→ **WHAT TO DO**: Print the entries below word for word; the pictures stay out of your copy.

→ **GIVEN RECORDS**:
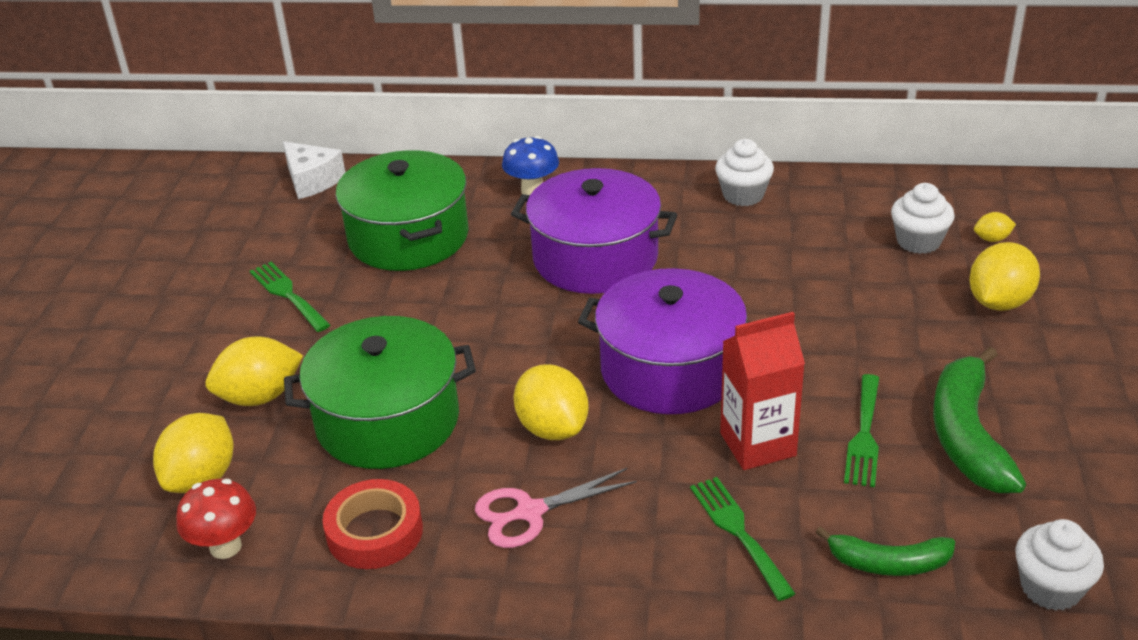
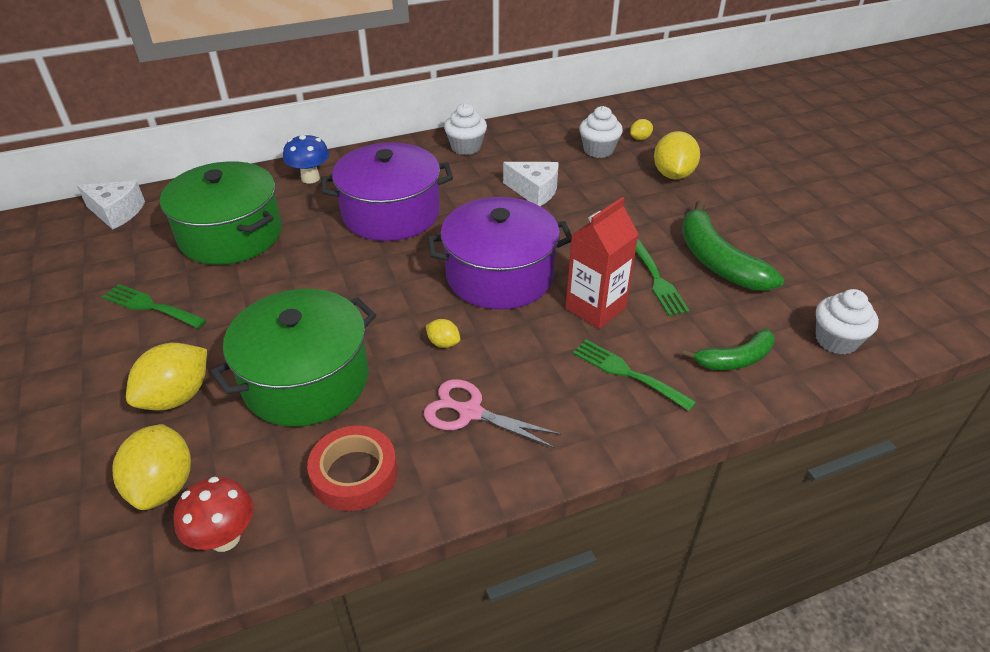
camera: 30 degrees left, 5 degrees up
(529, 512) = (470, 412): pink scissors -> pink scissors turned 75 degrees clockwise
(552, 428) = (443, 343): yellow lemon -> yellow lemon, size x0.49
(790, 276) = (534, 191): none -> white cheese

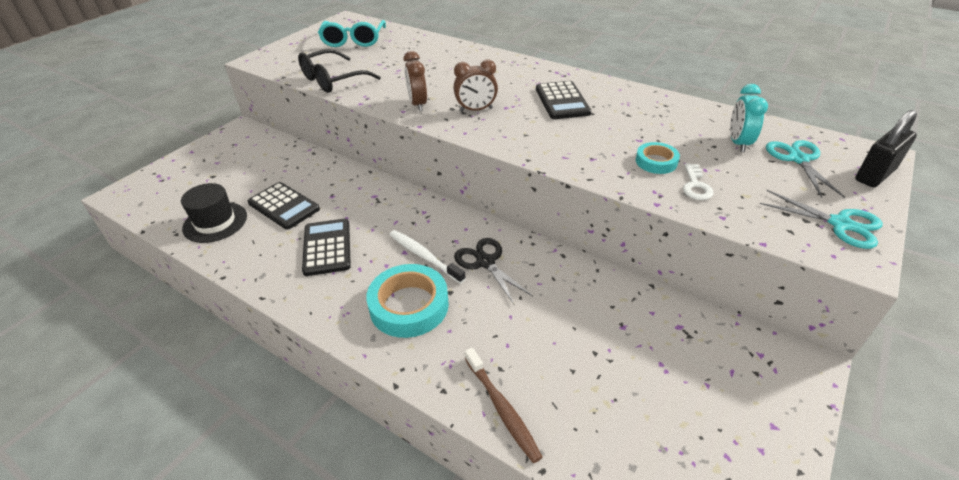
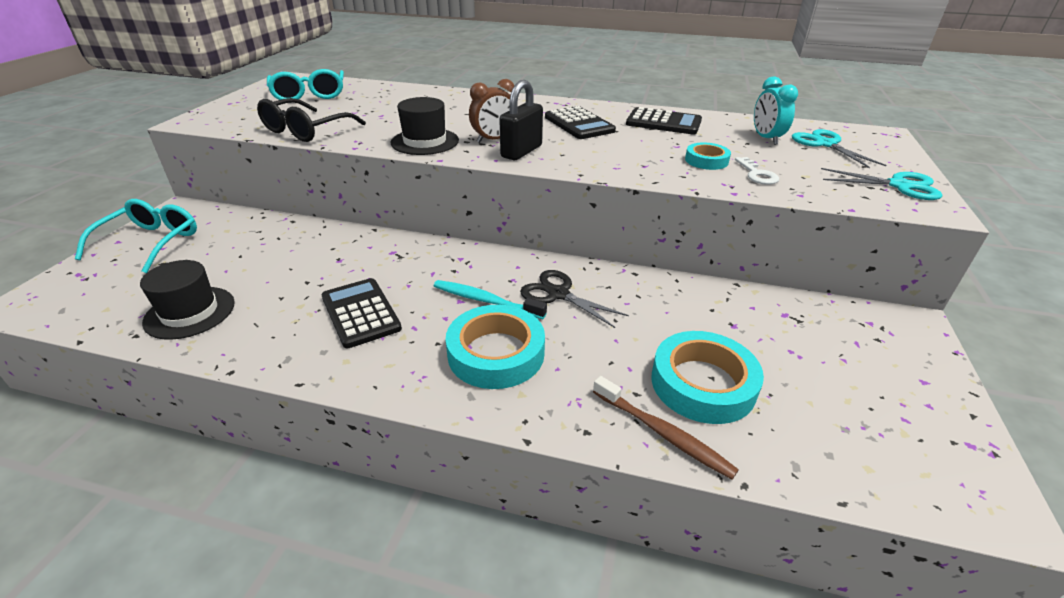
camera: 20 degrees left, 5 degrees down
(211, 156) = (150, 243): none -> turquoise glasses
(284, 206) = (280, 280): black calculator -> black calculator (663, 122)
(418, 104) = (425, 141): brown clock -> black hat
(424, 256) = (485, 301): white toothbrush -> turquoise toothbrush
(561, 374) = (703, 383): none -> turquoise tape
(875, 175) = (893, 148): black padlock -> black padlock (521, 151)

→ **REPLY TO THE EXERCISE**:
camera: 30 degrees left, 5 degrees up
(529, 512) = (470, 412): pink scissors -> pink scissors turned 75 degrees clockwise
(552, 428) = (443, 343): yellow lemon -> yellow lemon, size x0.49
(790, 276) = (534, 191): none -> white cheese

camera: 20 degrees left, 5 degrees down
(211, 156) = (150, 243): none -> turquoise glasses
(284, 206) = (280, 280): black calculator -> black calculator (663, 122)
(418, 104) = (425, 141): brown clock -> black hat
(424, 256) = (485, 301): white toothbrush -> turquoise toothbrush
(561, 374) = (703, 383): none -> turquoise tape
(875, 175) = (893, 148): black padlock -> black padlock (521, 151)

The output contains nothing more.